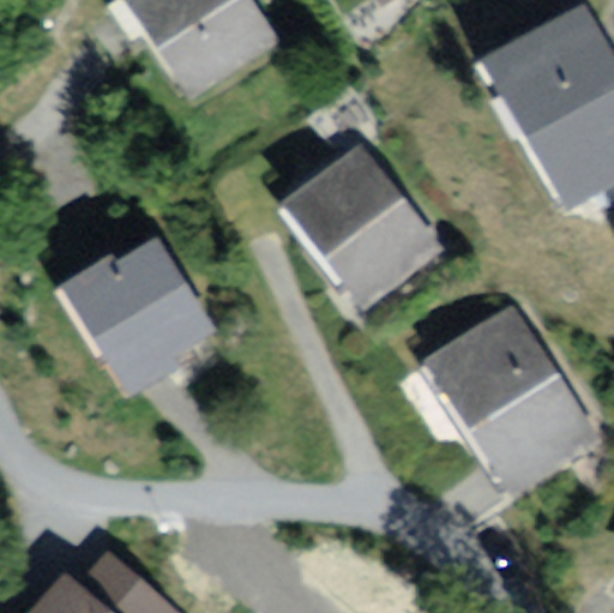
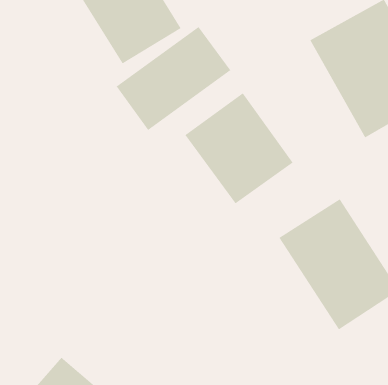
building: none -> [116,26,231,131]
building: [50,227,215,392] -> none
---
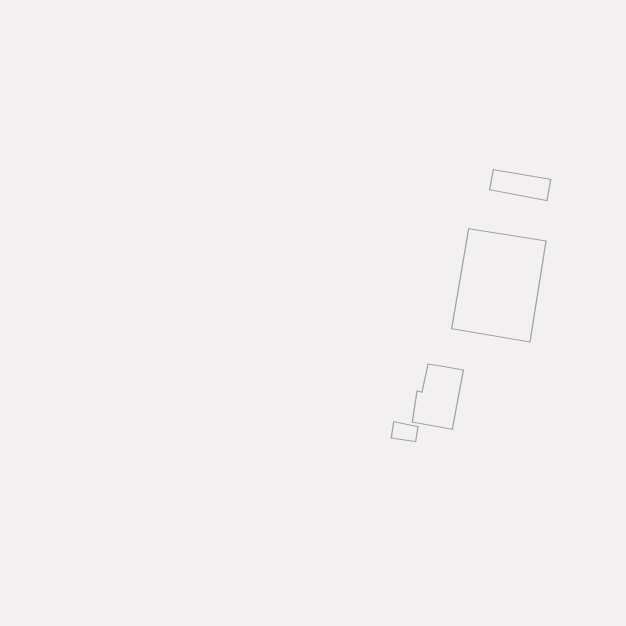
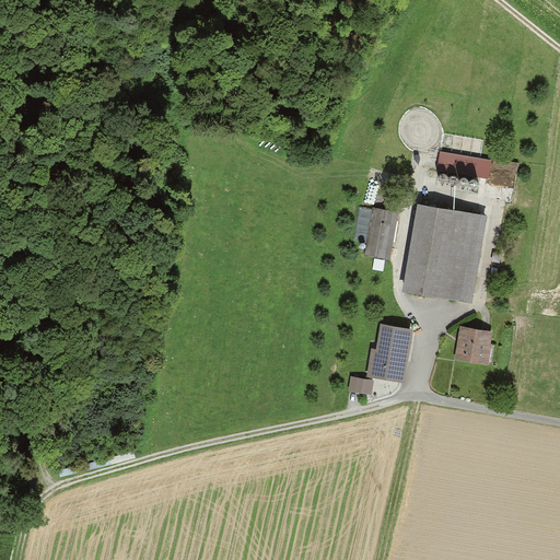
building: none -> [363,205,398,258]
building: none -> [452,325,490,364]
---
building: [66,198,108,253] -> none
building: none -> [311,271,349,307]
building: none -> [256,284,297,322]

**Work item**: Using the listing above, copy exactly the line that contains "building: [66,198,108,253] -> none", the line that contains "building: none -> [256,284,297,322]", and each line that falls between them.

**Solution**:
building: [66,198,108,253] -> none
building: none -> [311,271,349,307]
building: none -> [256,284,297,322]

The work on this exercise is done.